Segment Start: Recorded data

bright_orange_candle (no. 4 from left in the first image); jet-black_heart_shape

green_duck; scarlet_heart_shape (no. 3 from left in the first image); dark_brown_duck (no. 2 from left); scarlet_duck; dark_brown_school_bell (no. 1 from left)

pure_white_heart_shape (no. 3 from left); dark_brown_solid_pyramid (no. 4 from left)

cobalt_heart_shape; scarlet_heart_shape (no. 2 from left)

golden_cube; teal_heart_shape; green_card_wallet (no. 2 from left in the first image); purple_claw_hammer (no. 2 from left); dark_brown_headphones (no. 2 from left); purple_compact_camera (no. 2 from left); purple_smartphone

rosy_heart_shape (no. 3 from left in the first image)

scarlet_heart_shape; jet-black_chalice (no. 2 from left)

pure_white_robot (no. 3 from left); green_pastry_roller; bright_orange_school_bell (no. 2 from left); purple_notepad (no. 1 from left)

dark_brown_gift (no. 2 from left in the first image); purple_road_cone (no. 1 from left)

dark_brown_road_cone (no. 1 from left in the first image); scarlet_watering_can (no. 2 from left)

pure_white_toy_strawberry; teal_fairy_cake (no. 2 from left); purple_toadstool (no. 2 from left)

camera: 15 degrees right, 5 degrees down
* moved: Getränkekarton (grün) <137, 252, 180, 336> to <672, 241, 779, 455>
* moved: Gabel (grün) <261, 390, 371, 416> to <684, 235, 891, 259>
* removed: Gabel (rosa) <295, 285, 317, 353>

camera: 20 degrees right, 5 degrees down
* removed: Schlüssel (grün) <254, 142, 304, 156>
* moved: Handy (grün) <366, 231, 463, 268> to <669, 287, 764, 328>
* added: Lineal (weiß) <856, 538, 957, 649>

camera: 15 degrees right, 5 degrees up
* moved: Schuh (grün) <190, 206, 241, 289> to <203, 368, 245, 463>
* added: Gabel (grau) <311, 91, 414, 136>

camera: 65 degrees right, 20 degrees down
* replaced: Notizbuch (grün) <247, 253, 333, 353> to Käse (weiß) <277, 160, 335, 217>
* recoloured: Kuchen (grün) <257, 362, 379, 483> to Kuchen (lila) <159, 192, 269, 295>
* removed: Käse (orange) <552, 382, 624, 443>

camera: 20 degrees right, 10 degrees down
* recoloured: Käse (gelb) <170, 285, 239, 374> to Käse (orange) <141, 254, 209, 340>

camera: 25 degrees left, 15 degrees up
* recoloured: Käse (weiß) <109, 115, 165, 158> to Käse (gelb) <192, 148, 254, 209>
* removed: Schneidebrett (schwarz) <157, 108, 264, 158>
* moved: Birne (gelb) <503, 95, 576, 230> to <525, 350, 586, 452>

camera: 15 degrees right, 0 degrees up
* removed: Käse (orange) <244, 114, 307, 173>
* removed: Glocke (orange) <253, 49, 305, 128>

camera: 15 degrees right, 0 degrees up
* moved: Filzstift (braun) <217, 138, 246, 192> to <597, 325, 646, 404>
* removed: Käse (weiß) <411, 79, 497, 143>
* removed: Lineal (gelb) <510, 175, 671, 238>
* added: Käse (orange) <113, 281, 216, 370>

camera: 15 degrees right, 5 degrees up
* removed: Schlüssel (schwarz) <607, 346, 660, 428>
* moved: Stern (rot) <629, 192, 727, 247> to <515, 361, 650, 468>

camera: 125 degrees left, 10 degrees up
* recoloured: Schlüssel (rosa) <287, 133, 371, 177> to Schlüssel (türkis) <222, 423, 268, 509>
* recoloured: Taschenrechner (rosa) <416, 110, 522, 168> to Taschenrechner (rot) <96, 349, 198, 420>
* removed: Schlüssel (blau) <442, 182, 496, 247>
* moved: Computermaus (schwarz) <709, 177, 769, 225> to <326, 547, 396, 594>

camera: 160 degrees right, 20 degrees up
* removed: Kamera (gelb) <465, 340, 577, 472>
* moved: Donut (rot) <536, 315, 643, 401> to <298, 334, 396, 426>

Segment End: Recorded data

*Exercise:*
Starting at the first line and ending at the last, retype the entries above.

*The completed task:*
bright_orange_candle (no. 4 from left in the first image); jet-black_heart_shape

green_duck; scarlet_heart_shape (no. 3 from left in the first image); dark_brown_duck (no. 2 from left); scarlet_duck; dark_brown_school_bell (no. 1 from left)

pure_white_heart_shape (no. 3 from left); dark_brown_solid_pyramid (no. 4 from left)

cobalt_heart_shape; scarlet_heart_shape (no. 2 from left)

golden_cube; teal_heart_shape; green_card_wallet (no. 2 from left in the first image); purple_claw_hammer (no. 2 from left); dark_brown_headphones (no. 2 from left); purple_compact_camera (no. 2 from left); purple_smartphone

rosy_heart_shape (no. 3 from left in the first image)

scarlet_heart_shape; jet-black_chalice (no. 2 from left)

pure_white_robot (no. 3 from left); green_pastry_roller; bright_orange_school_bell (no. 2 from left); purple_notepad (no. 1 from left)

dark_brown_gift (no. 2 from left in the first image); purple_road_cone (no. 1 from left)

dark_brown_road_cone (no. 1 from left in the first image); scarlet_watering_can (no. 2 from left)

pure_white_toy_strawberry; teal_fairy_cake (no. 2 from left); purple_toadstool (no. 2 from left)

camera: 15 degrees right, 5 degrees down
* moved: Getränkekarton (grün) <137, 252, 180, 336> to <672, 241, 779, 455>
* moved: Gabel (grün) <261, 390, 371, 416> to <684, 235, 891, 259>
* removed: Gabel (rosa) <295, 285, 317, 353>

camera: 20 degrees right, 5 degrees down
* removed: Schlüssel (grün) <254, 142, 304, 156>
* moved: Handy (grün) <366, 231, 463, 268> to <669, 287, 764, 328>
* added: Lineal (weiß) <856, 538, 957, 649>

camera: 15 degrees right, 5 degrees up
* moved: Schuh (grün) <190, 206, 241, 289> to <203, 368, 245, 463>
* added: Gabel (grau) <311, 91, 414, 136>

camera: 65 degrees right, 20 degrees down
* replaced: Notizbuch (grün) <247, 253, 333, 353> to Käse (weiß) <277, 160, 335, 217>
* recoloured: Kuchen (grün) <257, 362, 379, 483> to Kuchen (lila) <159, 192, 269, 295>
* removed: Käse (orange) <552, 382, 624, 443>

camera: 20 degrees right, 10 degrees down
* recoloured: Käse (gelb) <170, 285, 239, 374> to Käse (orange) <141, 254, 209, 340>

camera: 25 degrees left, 15 degrees up
* recoloured: Käse (weiß) <109, 115, 165, 158> to Käse (gelb) <192, 148, 254, 209>
* removed: Schneidebrett (schwarz) <157, 108, 264, 158>
* moved: Birne (gelb) <503, 95, 576, 230> to <525, 350, 586, 452>

camera: 15 degrees right, 0 degrees up
* removed: Käse (orange) <244, 114, 307, 173>
* removed: Glocke (orange) <253, 49, 305, 128>

camera: 15 degrees right, 0 degrees up
* moved: Filzstift (braun) <217, 138, 246, 192> to <597, 325, 646, 404>
* removed: Käse (weiß) <411, 79, 497, 143>
* removed: Lineal (gelb) <510, 175, 671, 238>
* added: Käse (orange) <113, 281, 216, 370>

camera: 15 degrees right, 5 degrees up
* removed: Schlüssel (schwarz) <607, 346, 660, 428>
* moved: Stern (rot) <629, 192, 727, 247> to <515, 361, 650, 468>

camera: 125 degrees left, 10 degrees up
* recoloured: Schlüssel (rosa) <287, 133, 371, 177> to Schlüssel (türkis) <222, 423, 268, 509>
* recoloured: Taschenrechner (rosa) <416, 110, 522, 168> to Taschenrechner (rot) <96, 349, 198, 420>
* removed: Schlüssel (blau) <442, 182, 496, 247>
* moved: Computermaus (schwarz) <709, 177, 769, 225> to <326, 547, 396, 594>

camera: 160 degrees right, 20 degrees up
* removed: Kamera (gelb) <465, 340, 577, 472>
* moved: Donut (rot) <536, 315, 643, 401> to <298, 334, 396, 426>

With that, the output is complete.